__INSTRUCTIONS TO FOLLOW__.
Each record should be copied exactly into the answer, and no picture should go with it.

Object change listings
◆ ◆ ◆

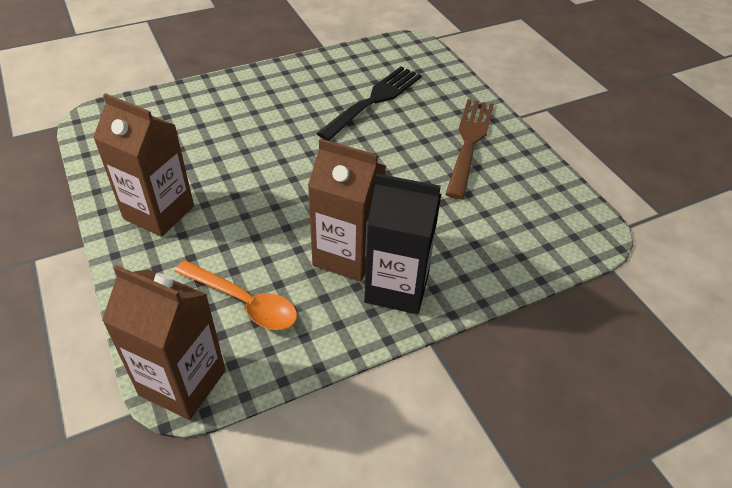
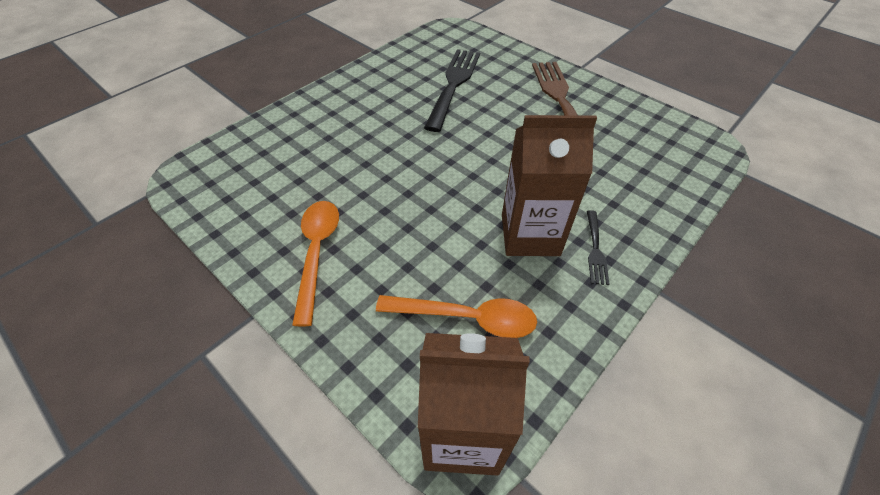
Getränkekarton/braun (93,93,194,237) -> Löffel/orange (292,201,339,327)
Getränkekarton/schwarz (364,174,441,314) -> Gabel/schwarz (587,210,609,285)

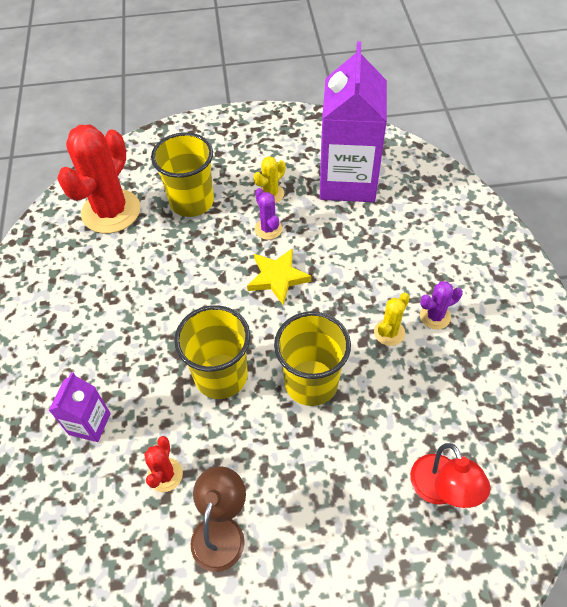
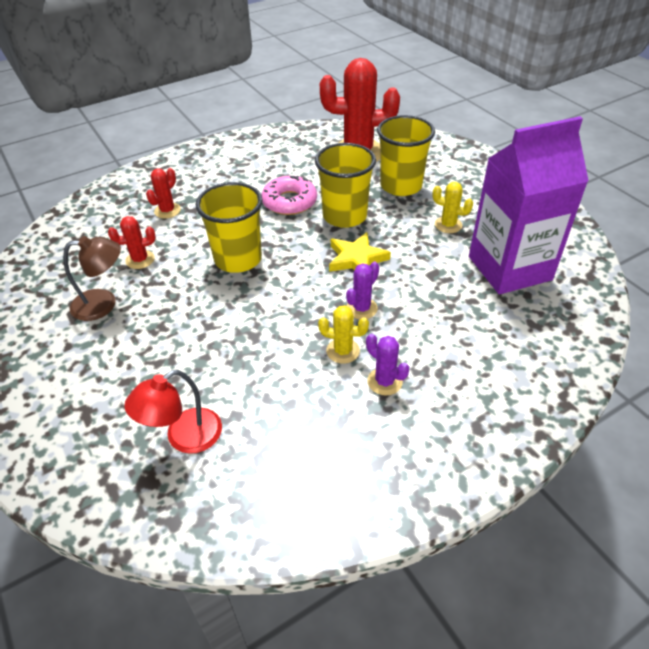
Getränkekarton/lila (49,372,111,442) -> Kaktus/rot (146,168,181,219)
Kaktus/lila (255,188,282,240) -> Kaktus/lila (346,262,379,319), move
Becher/gelb (274,311,351,406) -> Becher/gelb (315,143,376,228), move
none -> Donut/rosa (261,176,317,215)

◆ ◆ ◆

__THE ANSWER__.
Getränkekarton/braun (93,93,194,237) -> Löffel/orange (292,201,339,327)
Getränkekarton/schwarz (364,174,441,314) -> Gabel/schwarz (587,210,609,285)

Getränkekarton/lila (49,372,111,442) -> Kaktus/rot (146,168,181,219)
Kaktus/lila (255,188,282,240) -> Kaktus/lila (346,262,379,319), move
Becher/gelb (274,311,351,406) -> Becher/gelb (315,143,376,228), move
none -> Donut/rosa (261,176,317,215)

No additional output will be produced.